*** Opening of Study material ***
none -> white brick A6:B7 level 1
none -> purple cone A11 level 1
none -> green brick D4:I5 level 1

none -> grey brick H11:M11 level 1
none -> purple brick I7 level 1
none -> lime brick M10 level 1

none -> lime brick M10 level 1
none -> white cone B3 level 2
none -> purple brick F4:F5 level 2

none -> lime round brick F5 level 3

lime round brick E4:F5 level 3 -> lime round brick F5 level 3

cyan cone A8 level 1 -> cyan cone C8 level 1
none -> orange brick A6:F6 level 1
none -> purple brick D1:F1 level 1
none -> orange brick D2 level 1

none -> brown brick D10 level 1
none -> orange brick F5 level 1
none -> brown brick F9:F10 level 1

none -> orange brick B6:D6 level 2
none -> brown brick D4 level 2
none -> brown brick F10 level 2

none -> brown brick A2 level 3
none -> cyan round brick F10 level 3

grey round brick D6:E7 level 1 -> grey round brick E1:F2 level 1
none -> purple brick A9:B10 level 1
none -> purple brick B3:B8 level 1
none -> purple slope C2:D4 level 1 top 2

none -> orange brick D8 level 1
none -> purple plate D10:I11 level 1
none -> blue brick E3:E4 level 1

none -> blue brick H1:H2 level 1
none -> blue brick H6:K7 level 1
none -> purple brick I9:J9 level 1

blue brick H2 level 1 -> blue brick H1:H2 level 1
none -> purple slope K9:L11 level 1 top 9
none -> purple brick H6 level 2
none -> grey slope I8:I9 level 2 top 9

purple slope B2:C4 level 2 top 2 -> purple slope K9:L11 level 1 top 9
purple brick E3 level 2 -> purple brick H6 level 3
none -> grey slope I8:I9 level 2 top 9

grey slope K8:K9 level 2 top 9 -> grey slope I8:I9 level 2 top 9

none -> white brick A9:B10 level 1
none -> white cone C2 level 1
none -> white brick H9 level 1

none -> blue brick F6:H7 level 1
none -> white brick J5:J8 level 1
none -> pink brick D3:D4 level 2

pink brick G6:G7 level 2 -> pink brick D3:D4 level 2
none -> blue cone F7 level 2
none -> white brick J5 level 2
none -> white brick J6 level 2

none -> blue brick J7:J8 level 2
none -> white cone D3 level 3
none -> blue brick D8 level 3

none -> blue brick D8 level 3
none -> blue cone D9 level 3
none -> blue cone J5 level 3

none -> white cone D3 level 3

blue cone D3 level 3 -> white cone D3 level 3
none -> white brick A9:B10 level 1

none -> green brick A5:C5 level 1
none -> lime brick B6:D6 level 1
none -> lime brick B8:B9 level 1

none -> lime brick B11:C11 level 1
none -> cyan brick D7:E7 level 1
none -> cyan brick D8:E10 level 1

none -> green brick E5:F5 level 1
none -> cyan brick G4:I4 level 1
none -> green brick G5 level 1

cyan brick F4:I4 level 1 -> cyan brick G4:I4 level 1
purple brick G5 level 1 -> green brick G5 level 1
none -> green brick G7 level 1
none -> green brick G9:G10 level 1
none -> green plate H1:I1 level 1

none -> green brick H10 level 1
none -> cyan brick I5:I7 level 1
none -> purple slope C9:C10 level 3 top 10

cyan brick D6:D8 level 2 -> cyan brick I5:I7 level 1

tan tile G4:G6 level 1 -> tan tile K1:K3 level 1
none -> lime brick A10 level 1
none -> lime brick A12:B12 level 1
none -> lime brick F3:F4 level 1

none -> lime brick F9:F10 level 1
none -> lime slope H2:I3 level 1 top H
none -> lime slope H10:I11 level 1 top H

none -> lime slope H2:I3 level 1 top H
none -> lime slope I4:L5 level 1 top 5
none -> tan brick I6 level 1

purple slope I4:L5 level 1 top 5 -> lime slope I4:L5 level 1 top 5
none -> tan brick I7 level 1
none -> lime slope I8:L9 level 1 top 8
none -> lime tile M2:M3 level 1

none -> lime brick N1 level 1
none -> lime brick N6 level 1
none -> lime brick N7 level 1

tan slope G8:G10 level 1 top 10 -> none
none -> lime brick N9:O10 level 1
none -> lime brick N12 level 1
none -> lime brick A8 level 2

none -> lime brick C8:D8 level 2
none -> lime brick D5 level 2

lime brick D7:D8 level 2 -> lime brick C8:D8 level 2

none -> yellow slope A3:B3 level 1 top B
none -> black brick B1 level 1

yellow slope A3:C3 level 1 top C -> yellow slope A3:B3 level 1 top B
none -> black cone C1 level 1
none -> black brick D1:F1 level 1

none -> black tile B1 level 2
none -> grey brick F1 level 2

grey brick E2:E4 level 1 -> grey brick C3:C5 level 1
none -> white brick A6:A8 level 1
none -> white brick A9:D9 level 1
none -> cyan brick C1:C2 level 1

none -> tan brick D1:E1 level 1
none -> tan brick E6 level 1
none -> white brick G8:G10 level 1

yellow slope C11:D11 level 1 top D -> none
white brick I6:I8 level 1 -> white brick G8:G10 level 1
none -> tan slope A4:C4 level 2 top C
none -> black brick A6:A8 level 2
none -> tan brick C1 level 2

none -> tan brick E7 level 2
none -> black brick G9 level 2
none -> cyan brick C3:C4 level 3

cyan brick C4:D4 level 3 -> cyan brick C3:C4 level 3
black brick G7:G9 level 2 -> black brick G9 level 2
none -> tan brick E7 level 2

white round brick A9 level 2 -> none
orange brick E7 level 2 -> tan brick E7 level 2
*** Close of Study material ***
- Exercise aim -
Please copy only these lines, exactly: the first line of the records through the line containing "blue brick H2", ends included.

- Finished task -
none -> white brick A6:B7 level 1
none -> purple cone A11 level 1
none -> green brick D4:I5 level 1

none -> grey brick H11:M11 level 1
none -> purple brick I7 level 1
none -> lime brick M10 level 1

none -> lime brick M10 level 1
none -> white cone B3 level 2
none -> purple brick F4:F5 level 2

none -> lime round brick F5 level 3

lime round brick E4:F5 level 3 -> lime round brick F5 level 3

cyan cone A8 level 1 -> cyan cone C8 level 1
none -> orange brick A6:F6 level 1
none -> purple brick D1:F1 level 1
none -> orange brick D2 level 1

none -> brown brick D10 level 1
none -> orange brick F5 level 1
none -> brown brick F9:F10 level 1

none -> orange brick B6:D6 level 2
none -> brown brick D4 level 2
none -> brown brick F10 level 2

none -> brown brick A2 level 3
none -> cyan round brick F10 level 3

grey round brick D6:E7 level 1 -> grey round brick E1:F2 level 1
none -> purple brick A9:B10 level 1
none -> purple brick B3:B8 level 1
none -> purple slope C2:D4 level 1 top 2

none -> orange brick D8 level 1
none -> purple plate D10:I11 level 1
none -> blue brick E3:E4 level 1

none -> blue brick H1:H2 level 1
none -> blue brick H6:K7 level 1
none -> purple brick I9:J9 level 1

blue brick H2 level 1 -> blue brick H1:H2 level 1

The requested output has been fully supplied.